Lines with the string "cone" must each be copied from the listing.
= = = = = = =
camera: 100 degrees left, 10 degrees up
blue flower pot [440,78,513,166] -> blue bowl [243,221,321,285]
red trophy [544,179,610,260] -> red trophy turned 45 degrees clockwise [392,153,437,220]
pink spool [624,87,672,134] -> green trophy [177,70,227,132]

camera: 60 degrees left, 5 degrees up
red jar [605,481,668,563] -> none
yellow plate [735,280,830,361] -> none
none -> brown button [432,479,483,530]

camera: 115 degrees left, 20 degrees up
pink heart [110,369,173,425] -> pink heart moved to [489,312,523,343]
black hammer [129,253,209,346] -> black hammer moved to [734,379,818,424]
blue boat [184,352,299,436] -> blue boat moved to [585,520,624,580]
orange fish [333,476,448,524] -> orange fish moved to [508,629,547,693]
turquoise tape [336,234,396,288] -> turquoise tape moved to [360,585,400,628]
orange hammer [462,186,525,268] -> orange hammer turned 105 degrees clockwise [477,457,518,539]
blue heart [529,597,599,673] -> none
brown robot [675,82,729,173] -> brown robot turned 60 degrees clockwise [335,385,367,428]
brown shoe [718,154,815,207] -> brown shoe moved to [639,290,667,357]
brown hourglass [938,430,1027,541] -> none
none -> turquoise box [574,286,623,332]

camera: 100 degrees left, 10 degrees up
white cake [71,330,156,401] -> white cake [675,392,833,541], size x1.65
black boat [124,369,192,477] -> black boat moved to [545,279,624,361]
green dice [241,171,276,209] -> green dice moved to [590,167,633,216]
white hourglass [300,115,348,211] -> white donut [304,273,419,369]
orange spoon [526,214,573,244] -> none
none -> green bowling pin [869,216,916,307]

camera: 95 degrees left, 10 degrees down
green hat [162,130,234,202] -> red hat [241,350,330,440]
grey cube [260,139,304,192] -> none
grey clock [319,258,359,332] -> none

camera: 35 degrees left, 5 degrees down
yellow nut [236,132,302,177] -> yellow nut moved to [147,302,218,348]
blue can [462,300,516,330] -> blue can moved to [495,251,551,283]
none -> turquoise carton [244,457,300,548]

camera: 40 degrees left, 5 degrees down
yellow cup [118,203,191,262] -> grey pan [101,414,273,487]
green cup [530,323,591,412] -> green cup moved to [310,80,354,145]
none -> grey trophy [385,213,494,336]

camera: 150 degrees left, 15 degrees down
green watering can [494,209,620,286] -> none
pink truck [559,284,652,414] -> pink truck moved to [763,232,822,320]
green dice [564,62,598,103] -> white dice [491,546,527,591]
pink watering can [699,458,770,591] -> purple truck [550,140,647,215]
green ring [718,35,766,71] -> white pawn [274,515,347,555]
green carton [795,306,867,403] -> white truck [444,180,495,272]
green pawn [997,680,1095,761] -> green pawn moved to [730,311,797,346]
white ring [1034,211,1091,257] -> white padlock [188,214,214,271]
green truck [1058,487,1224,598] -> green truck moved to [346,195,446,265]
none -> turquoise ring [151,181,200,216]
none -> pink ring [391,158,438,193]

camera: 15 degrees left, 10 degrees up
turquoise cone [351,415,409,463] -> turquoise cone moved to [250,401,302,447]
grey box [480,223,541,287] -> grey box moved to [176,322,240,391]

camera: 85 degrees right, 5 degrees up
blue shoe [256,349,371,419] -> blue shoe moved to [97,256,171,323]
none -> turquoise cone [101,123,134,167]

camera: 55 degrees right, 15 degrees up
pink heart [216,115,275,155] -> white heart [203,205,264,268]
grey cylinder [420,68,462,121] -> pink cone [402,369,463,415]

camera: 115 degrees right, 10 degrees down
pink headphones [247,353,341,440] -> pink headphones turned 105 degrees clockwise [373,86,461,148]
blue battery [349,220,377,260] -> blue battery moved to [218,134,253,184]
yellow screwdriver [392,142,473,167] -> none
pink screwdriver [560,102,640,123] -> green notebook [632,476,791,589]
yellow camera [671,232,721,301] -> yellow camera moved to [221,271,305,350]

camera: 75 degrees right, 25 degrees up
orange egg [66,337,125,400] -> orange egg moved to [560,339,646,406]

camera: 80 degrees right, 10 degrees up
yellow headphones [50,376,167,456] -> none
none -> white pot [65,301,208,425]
= = = = = = =
§ RESULT OF THIS EXERCISE:
turquoise cone [351,415,409,463] -> turquoise cone moved to [250,401,302,447]
none -> turquoise cone [101,123,134,167]
grey cylinder [420,68,462,121] -> pink cone [402,369,463,415]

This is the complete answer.